**Work request:** Repeat the entire listing exactly as written.

====== Data for the task ======

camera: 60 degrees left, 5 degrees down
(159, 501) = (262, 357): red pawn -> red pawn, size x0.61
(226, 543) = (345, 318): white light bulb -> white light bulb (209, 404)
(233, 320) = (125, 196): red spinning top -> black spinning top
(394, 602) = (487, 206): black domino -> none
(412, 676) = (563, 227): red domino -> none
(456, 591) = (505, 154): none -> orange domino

======

**Worked solution:**
camera: 60 degrees left, 5 degrees down
(159, 501) = (262, 357): red pawn -> red pawn, size x0.61
(226, 543) = (345, 318): white light bulb -> white light bulb (209, 404)
(233, 320) = (125, 196): red spinning top -> black spinning top
(394, 602) = (487, 206): black domino -> none
(412, 676) = (563, 227): red domino -> none
(456, 591) = (505, 154): none -> orange domino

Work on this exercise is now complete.